▶ The problem:
The listing below holds a line with "(170, 213) = (610, 127): none -> black plane" and a later line with "(336, 555) = (257, 301): red". Write out those two lines and every line between them, exactly, and nothing else.

▶ Dataset records:
::::

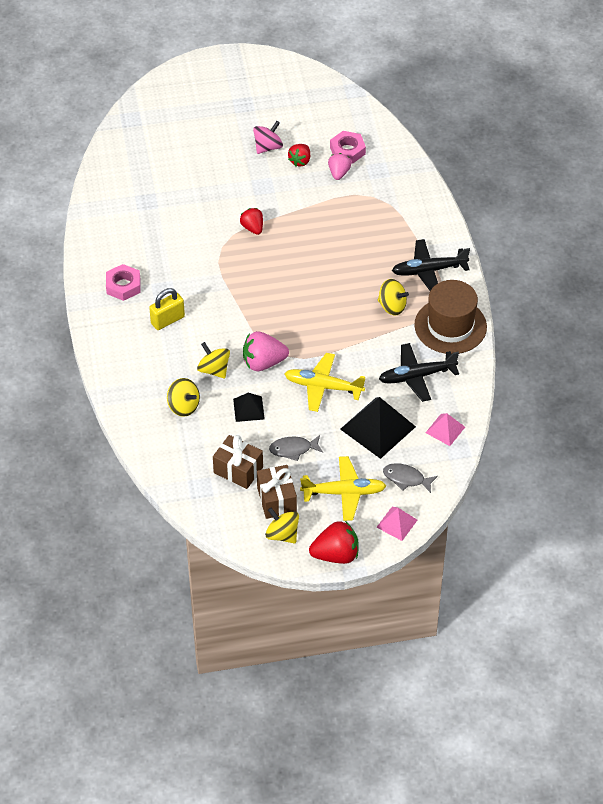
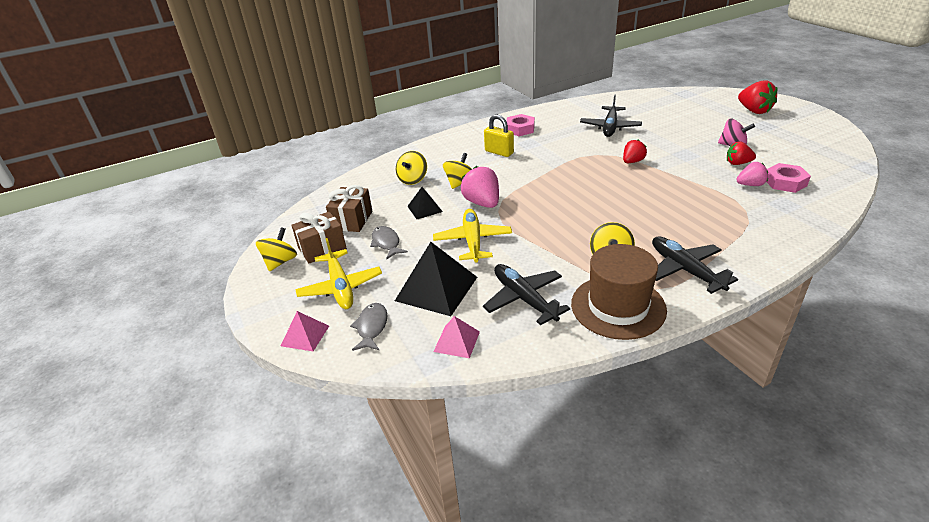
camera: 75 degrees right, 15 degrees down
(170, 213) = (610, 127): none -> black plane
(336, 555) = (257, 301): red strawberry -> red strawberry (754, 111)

::::

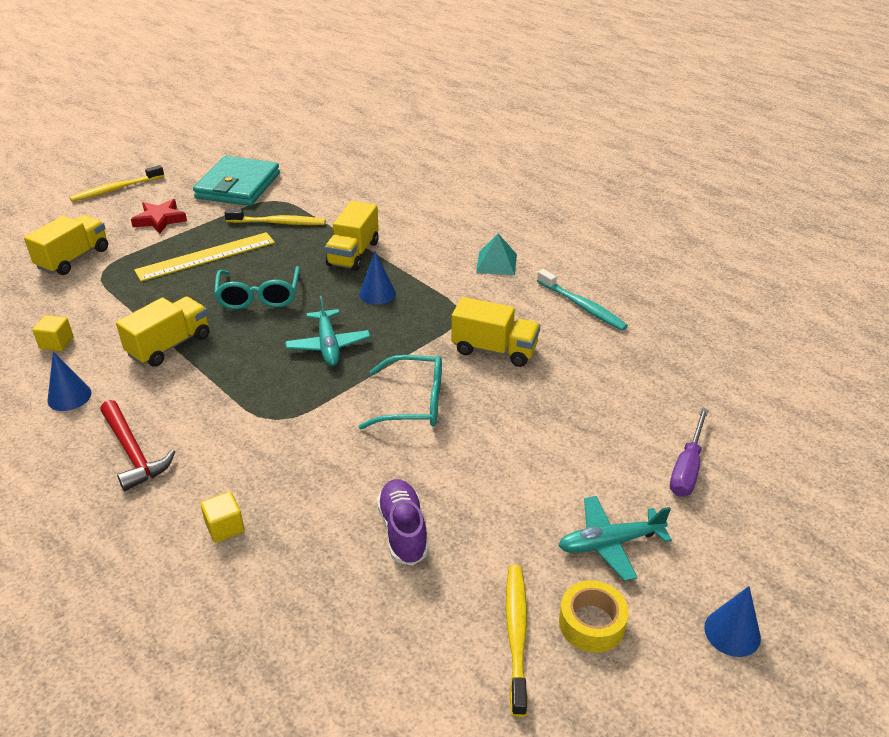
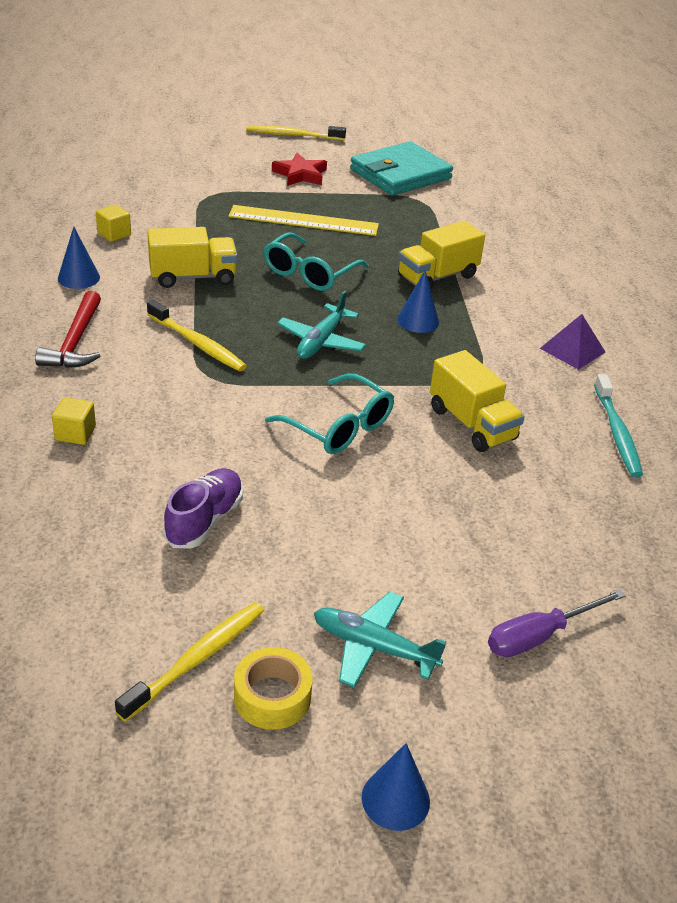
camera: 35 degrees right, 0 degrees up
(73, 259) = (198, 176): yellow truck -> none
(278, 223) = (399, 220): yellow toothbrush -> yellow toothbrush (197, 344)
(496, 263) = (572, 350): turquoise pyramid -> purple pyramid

::::

▶ Response to this task:
(170, 213) = (610, 127): none -> black plane
(336, 555) = (257, 301): red strawberry -> red strawberry (754, 111)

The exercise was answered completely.